* **ENTRIES PROVIDED**
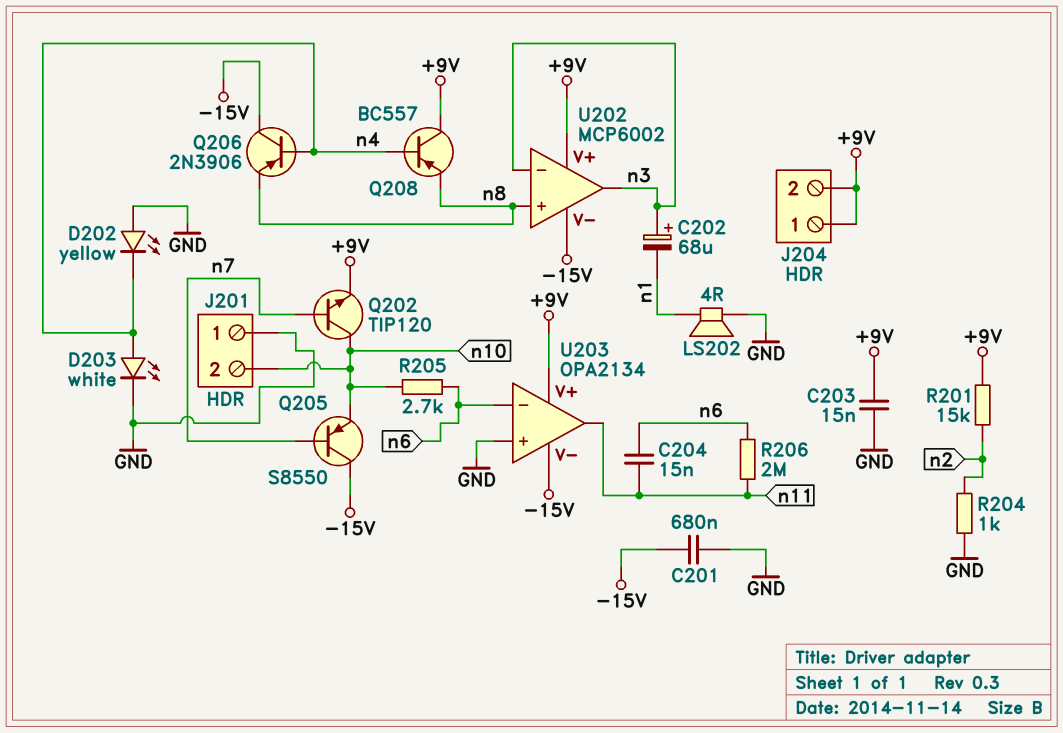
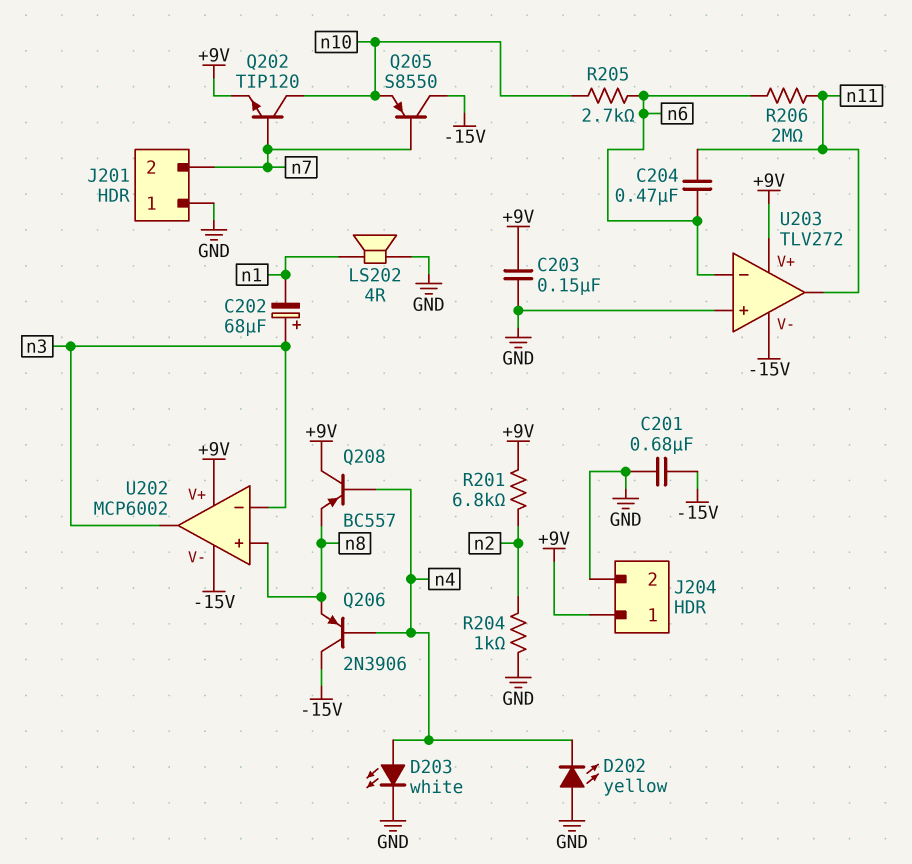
C203: 15nF (+9V, GND) -> 150nF (+9V, GND)
C204: 15nF (n6, n11) -> 470nF (n6, n11)
J201 pin 2: n10 -> n7
J204 pin 2: +9V -> GND
R201: 15k (+9V, n2) -> 6.8k (+9V, n2)
U203: OPA2134 -> TLV272

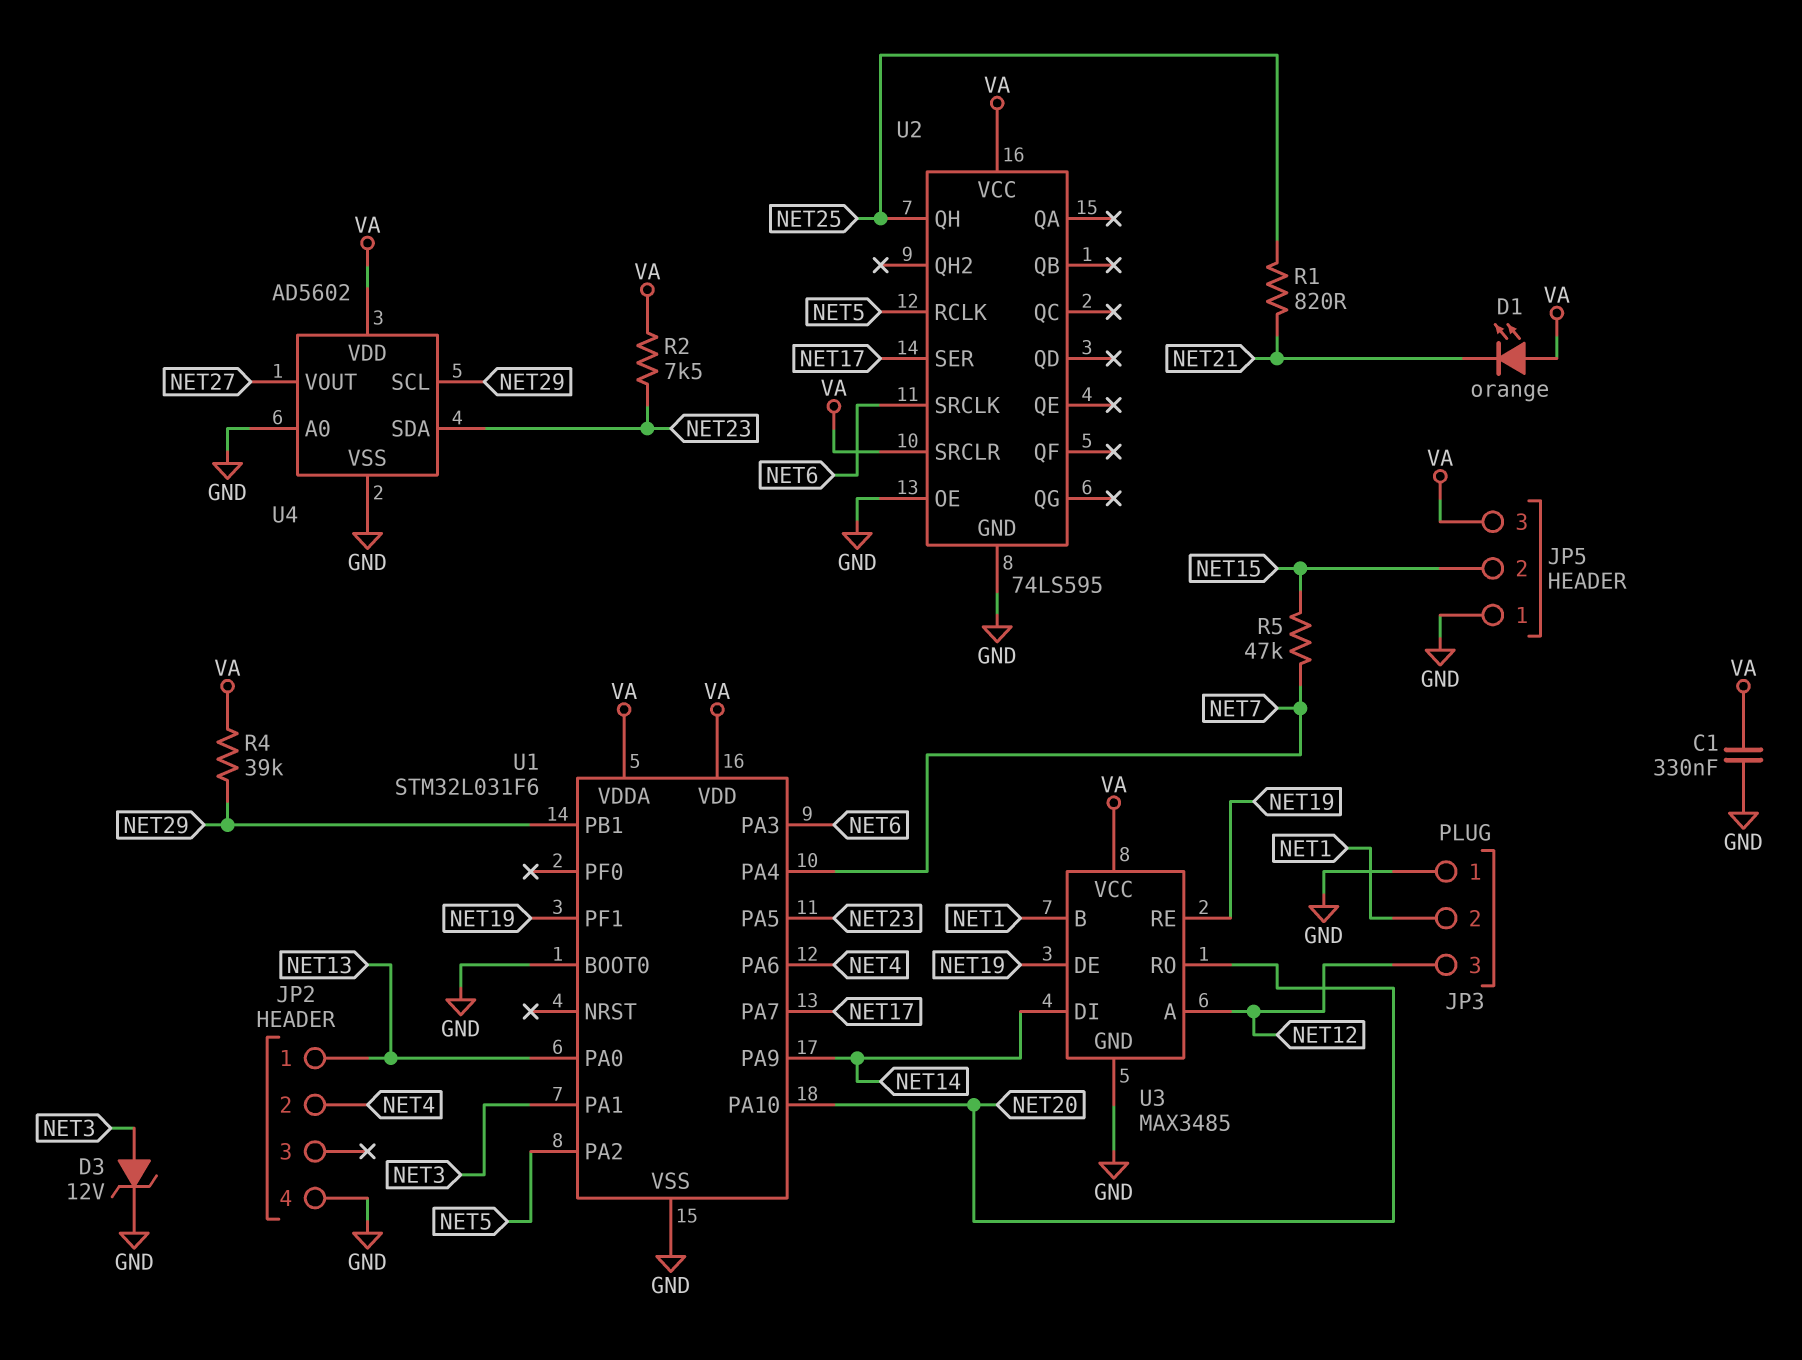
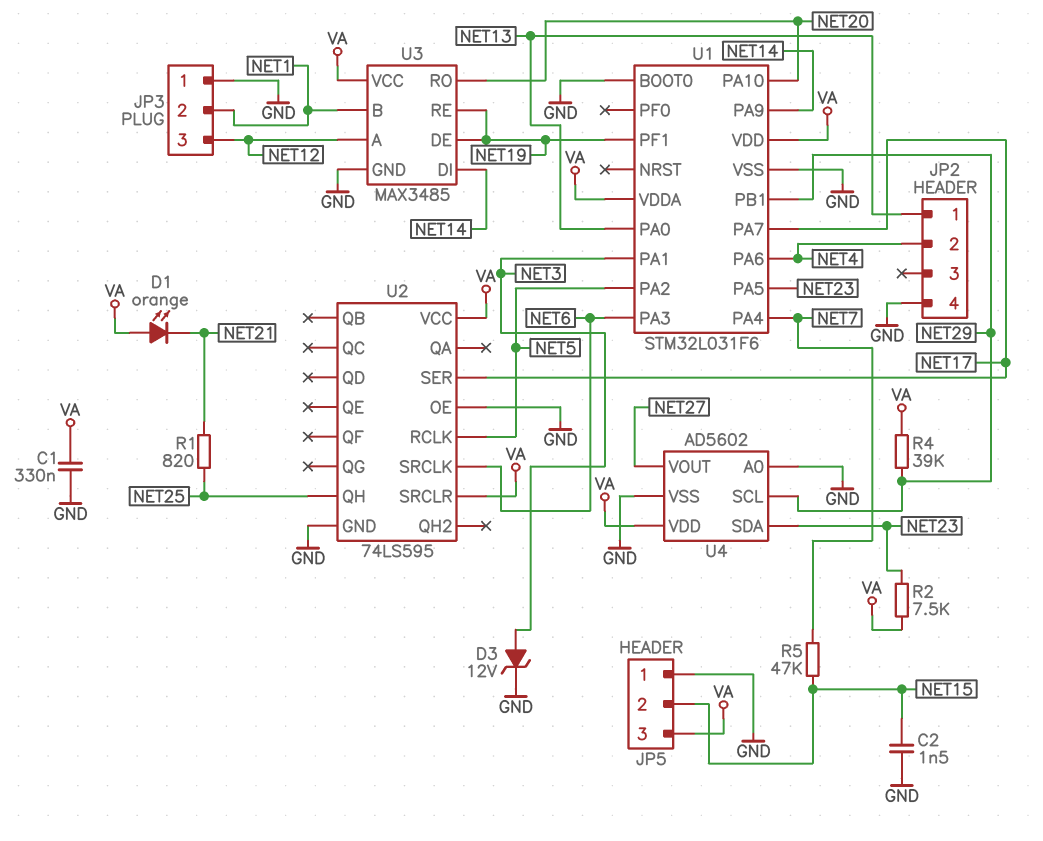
C2: none -> 1.5nF (GND, NET15)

* **WORK REQUIRED**
Output the whole listing without change. Any picture is to be left out.

* **REPLY TO THE EXERCISE**
C203: 15nF (+9V, GND) -> 150nF (+9V, GND)
C204: 15nF (n6, n11) -> 470nF (n6, n11)
J201 pin 2: n10 -> n7
J204 pin 2: +9V -> GND
R201: 15k (+9V, n2) -> 6.8k (+9V, n2)
U203: OPA2134 -> TLV272

C2: none -> 1.5nF (GND, NET15)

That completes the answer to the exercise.